What you have to do:
In the lines below, the string "green" may appear; say how many lines hold it and give nothing more.

Scene images with change listings

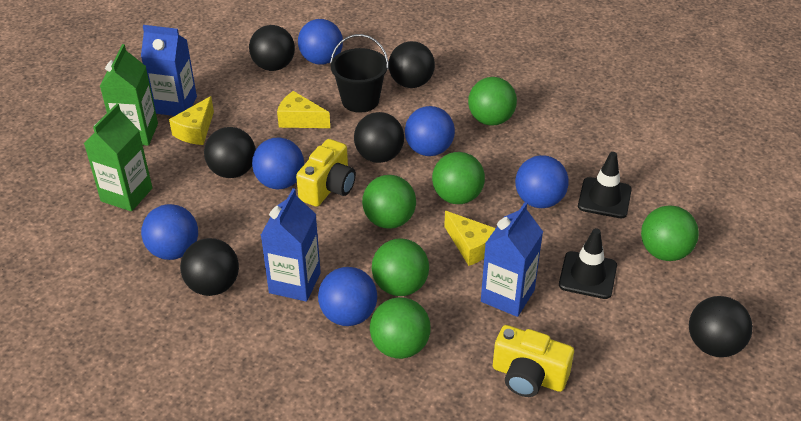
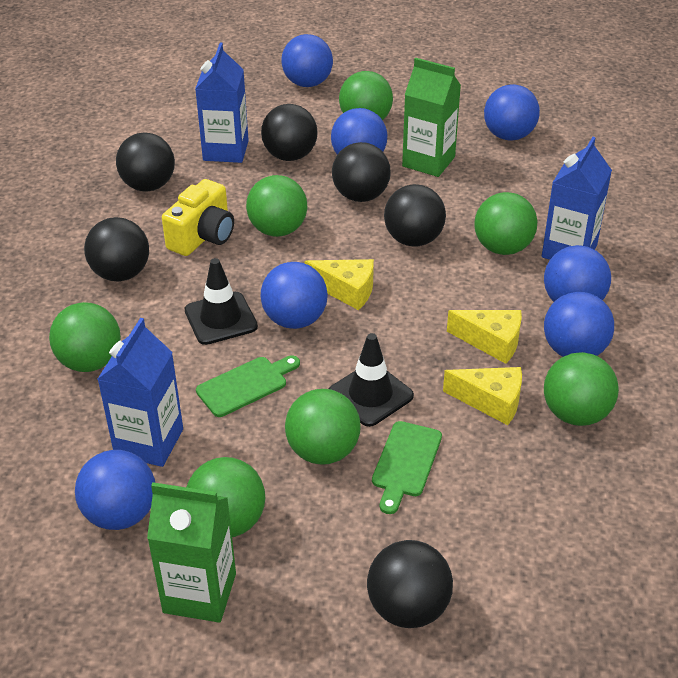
black bucket: 1 -> 0
blue ball: 6 -> 7
green ball: 6 -> 7
green cutting board: 0 -> 2
yellow camera: 2 -> 1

Task solution:
2